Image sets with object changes
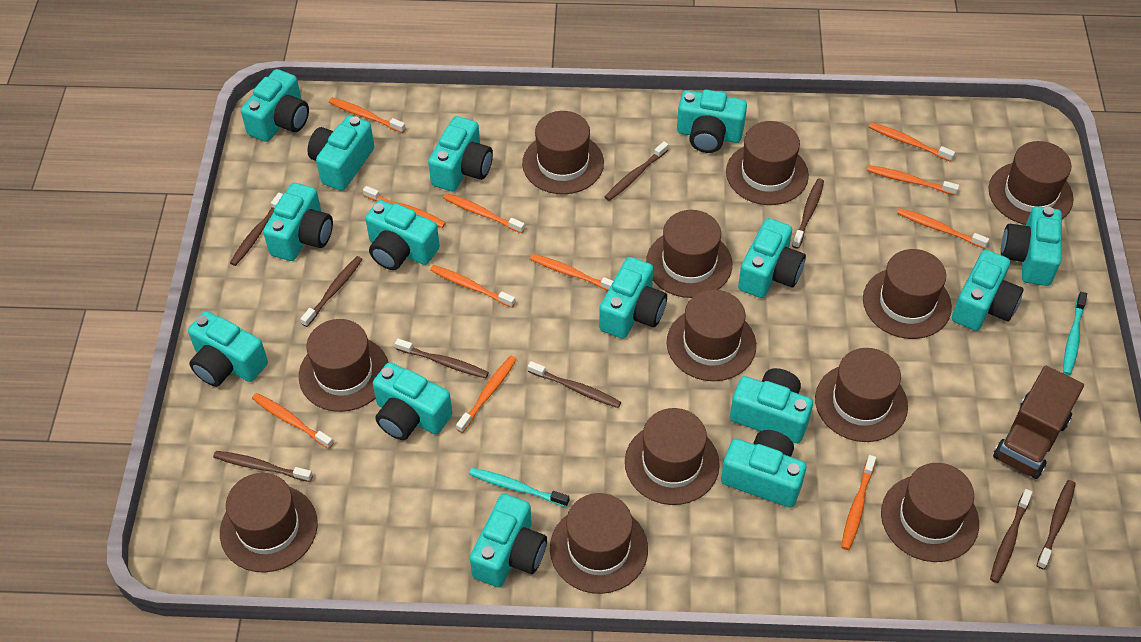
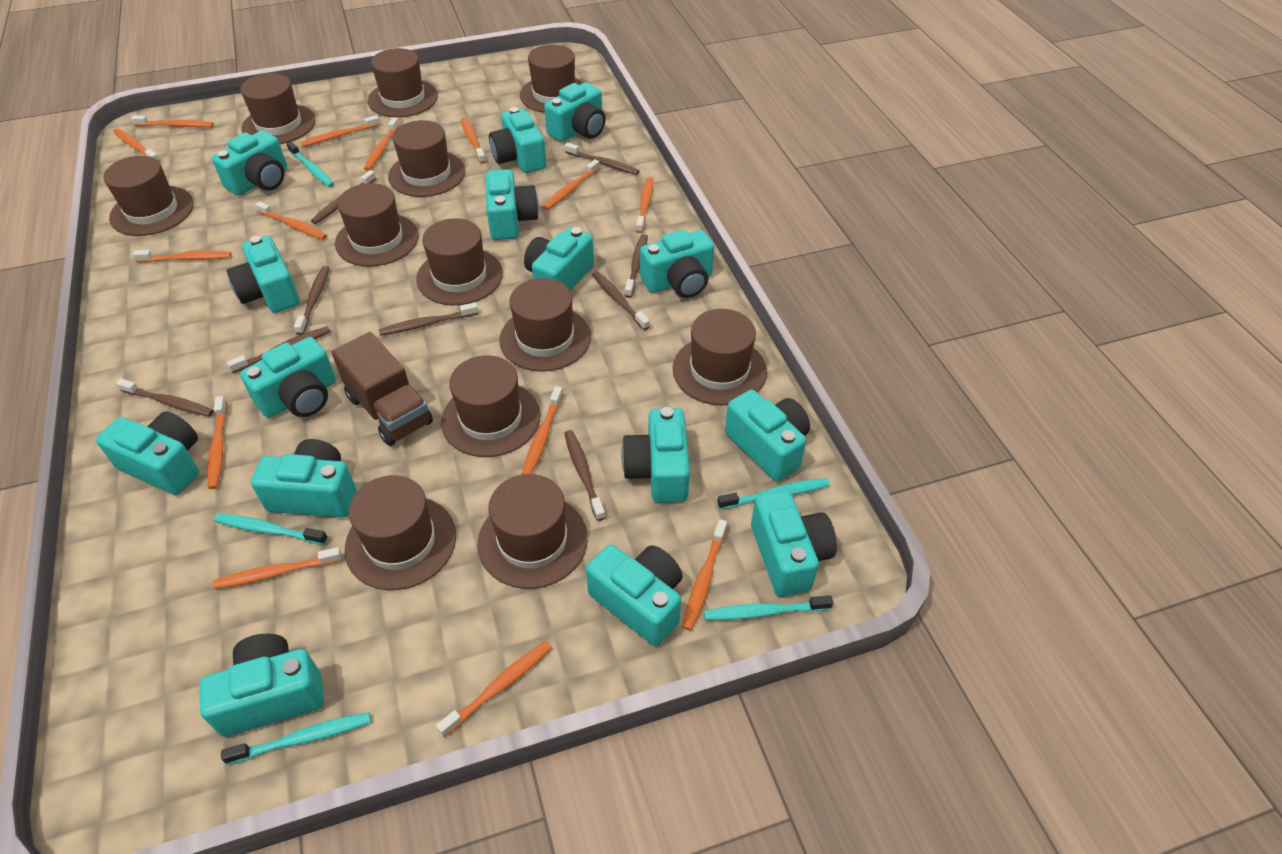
orange toothbrush: 11 -> 14
turquoise toothbrush: 2 -> 5

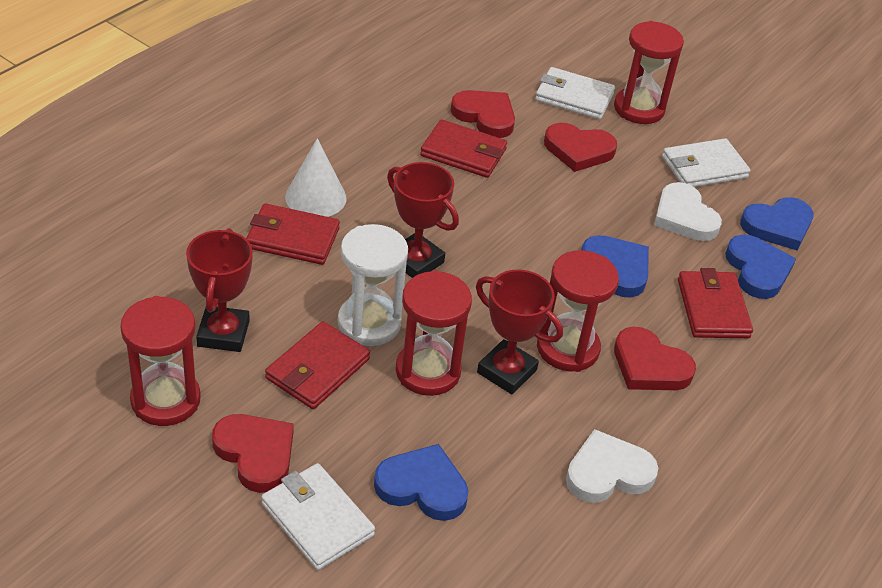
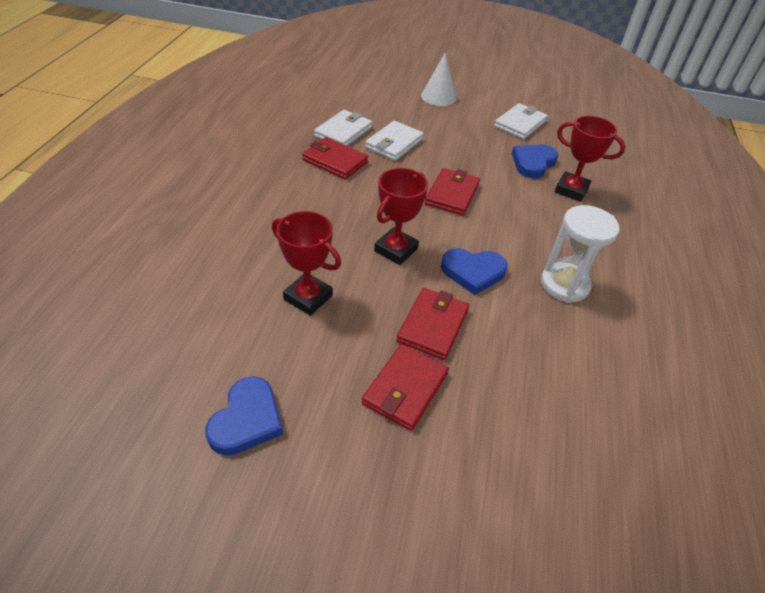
blue heart: 4 -> 3
red heart: 4 -> 0
red hourglass: 4 -> 0
white heart: 2 -> 0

What this task involves »
Each line above that has the word "heart" should be copied.

Solution for this exercise »
blue heart: 4 -> 3
red heart: 4 -> 0
white heart: 2 -> 0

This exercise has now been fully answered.